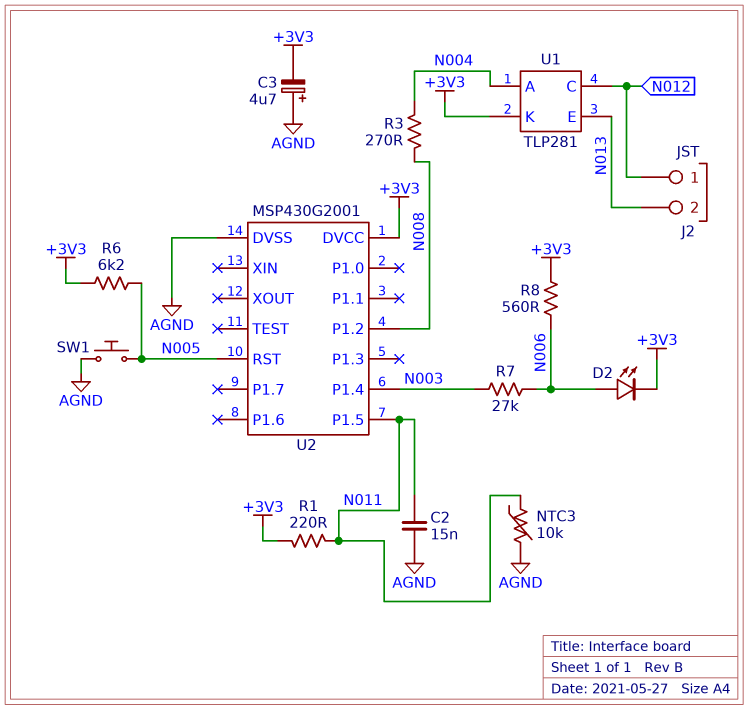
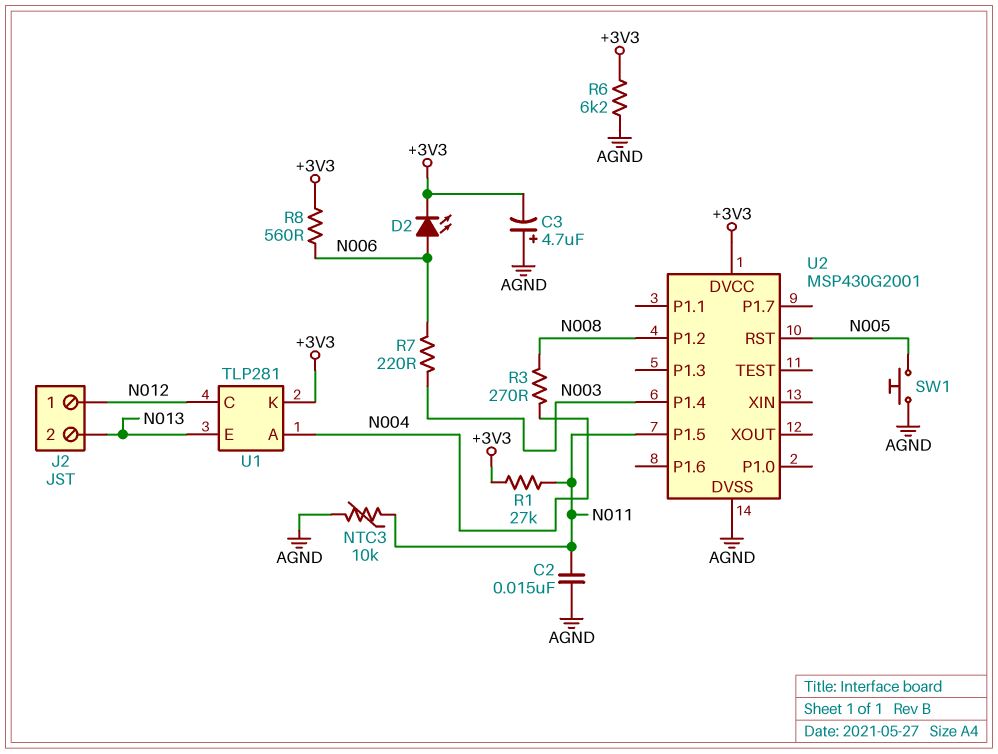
R1: 220 (+3V3, N011) -> 27k (+3V3, N011)
R6: 6.2k (+3V3, N005) -> 6.2k (+3V3, AGND)
R7: 27k (N003, N006) -> 220 (N003, N006)

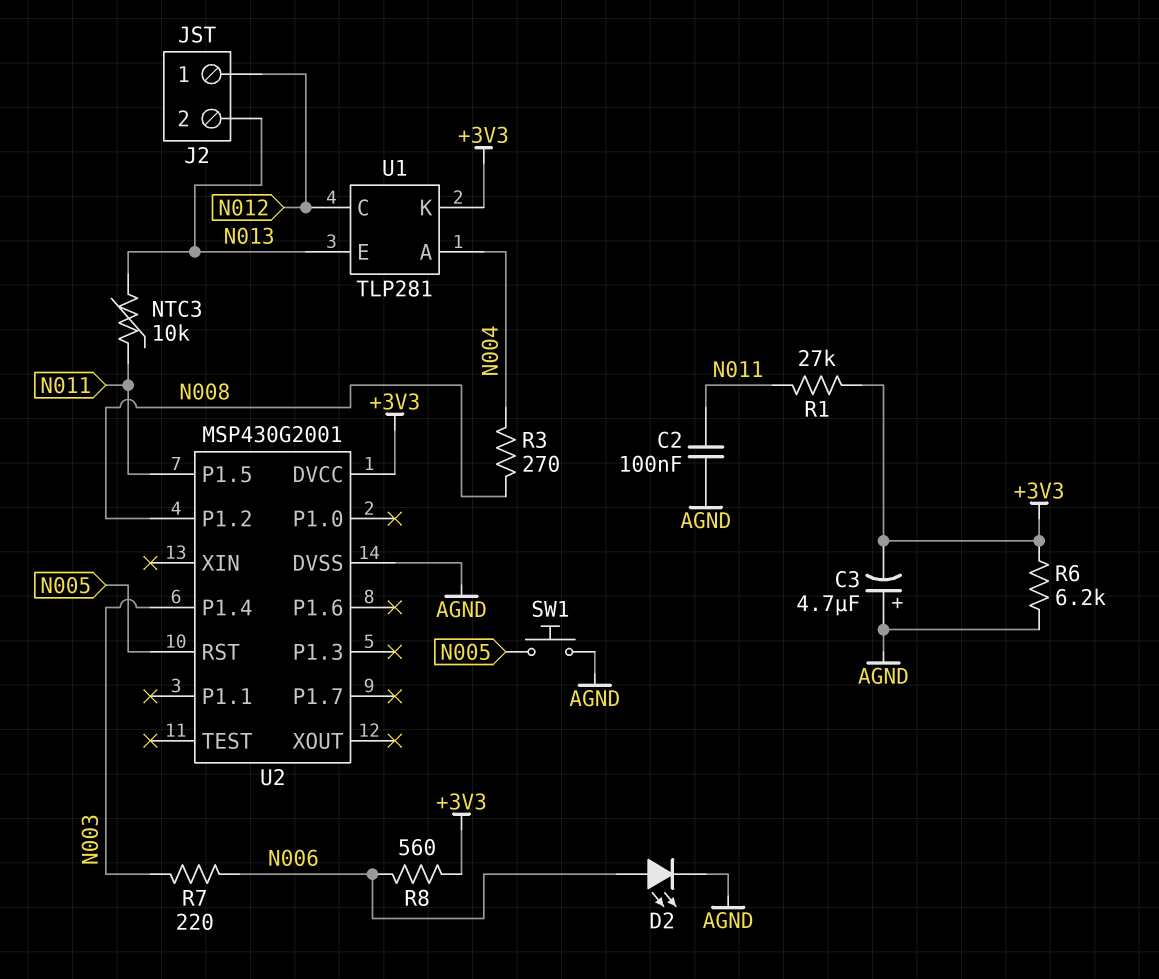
C2: 15nF (AGND, N011) -> 100nF (AGND, N011)
D2: LED (A N006, K +3V3) -> LED (A N006, K AGND)
NTC3: 10k (AGND, N011) -> 10k (N011, N013)

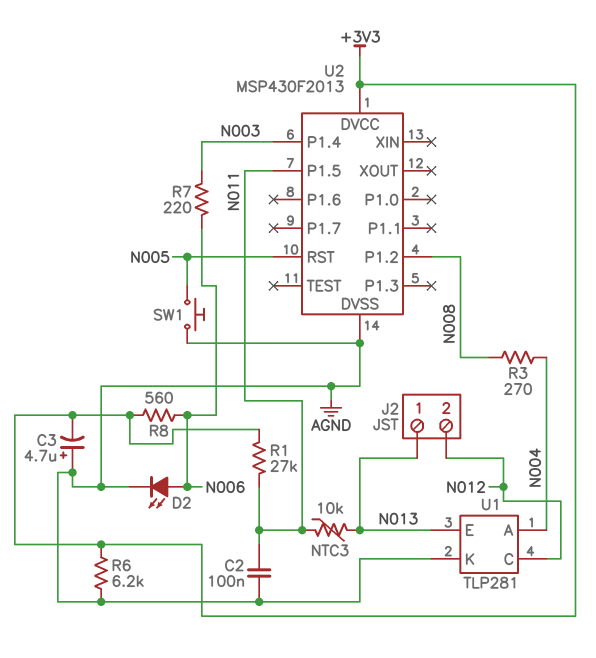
J2 pin 1: N012 -> N013
J2 pin 2: N013 -> N012
U1 pin K: +3V3 -> AGND
U2: MSP430G2001 -> MSP430F2013

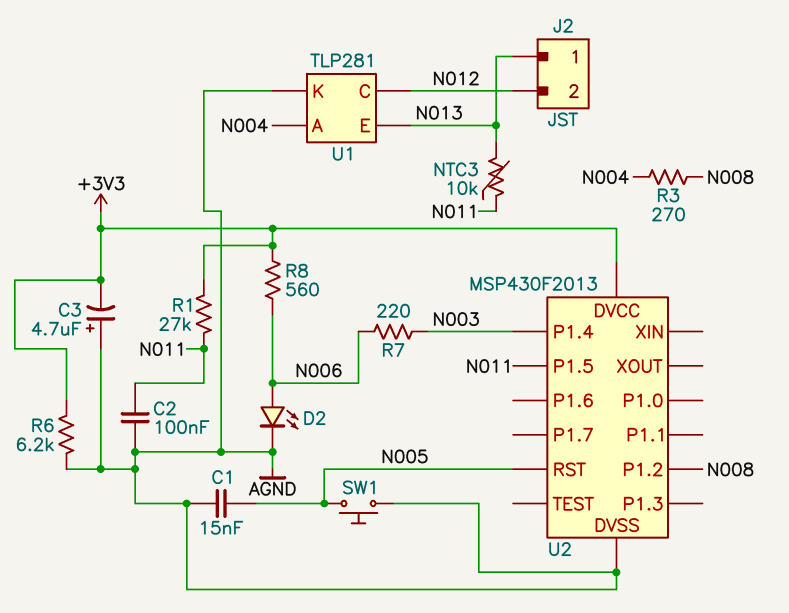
C1: none -> 15nF (AGND, N005)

- Assigned task -
Write out nothing but the lines from the one with "U1 pin K: +3V3 -> AGND" through the last line of the entries, exactly as they stand; pictures are not part of the copy.

- Answer to this task -
U1 pin K: +3V3 -> AGND
U2: MSP430G2001 -> MSP430F2013

C1: none -> 15nF (AGND, N005)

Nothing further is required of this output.